**Goal of the exercise:** Give back every entry precisely as written, without any of the images.

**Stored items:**
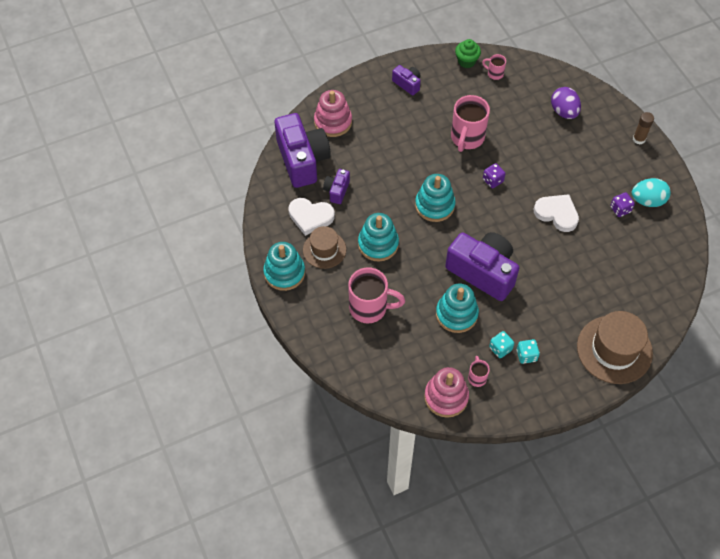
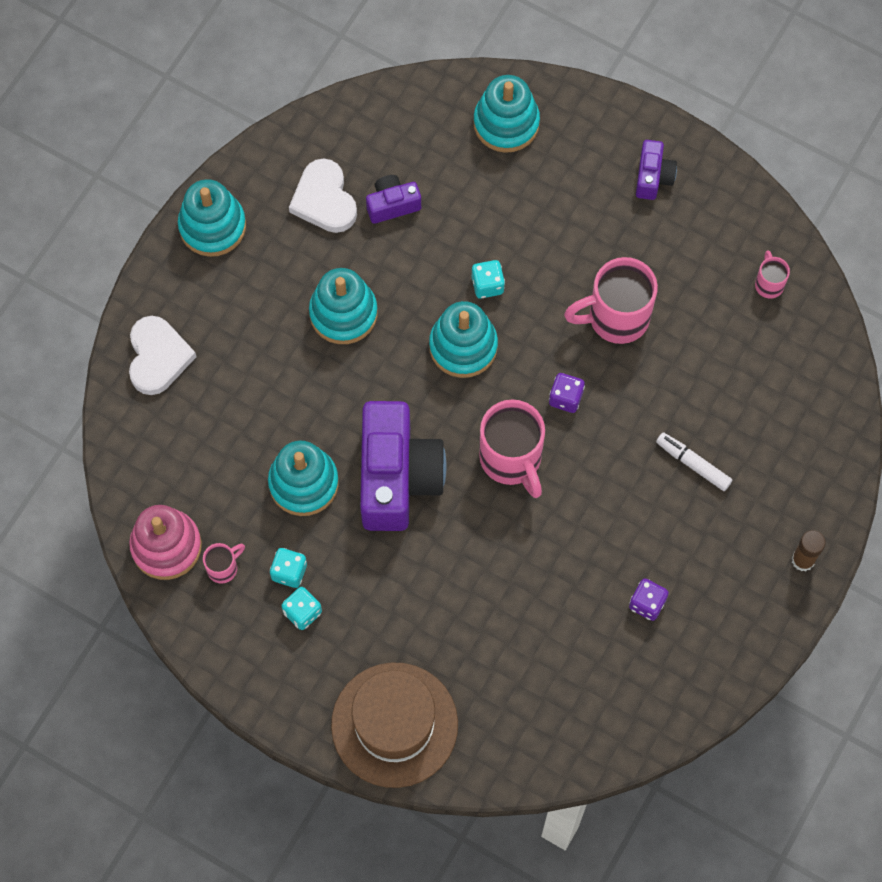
camera: 55 degrees right, 10 degrees up
purple camera [275,113,331,188] -> none
brown hat [303,226,346,269] -> none
pink stacking toy [314,90,352,137] -> turquoise stacking toy [473,75,540,153]
pink mug [348,267,405,323] -> pink mug moved to [479,399,545,498]
green cupcake [455,39,481,68] -> none
white heart [534,194,579,232] -> white heart moved to [129,316,197,395]
purple egg [551,87,581,119] -> none
turquoise egg [632,178,671,207] -> none
none -> turquoise dice [472,260,505,298]
none -> white marker [656,432,732,491]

**Answer section:**
camera: 55 degrees right, 10 degrees up
purple camera [275,113,331,188] -> none
brown hat [303,226,346,269] -> none
pink stacking toy [314,90,352,137] -> turquoise stacking toy [473,75,540,153]
pink mug [348,267,405,323] -> pink mug moved to [479,399,545,498]
green cupcake [455,39,481,68] -> none
white heart [534,194,579,232] -> white heart moved to [129,316,197,395]
purple egg [551,87,581,119] -> none
turquoise egg [632,178,671,207] -> none
none -> turquoise dice [472,260,505,298]
none -> white marker [656,432,732,491]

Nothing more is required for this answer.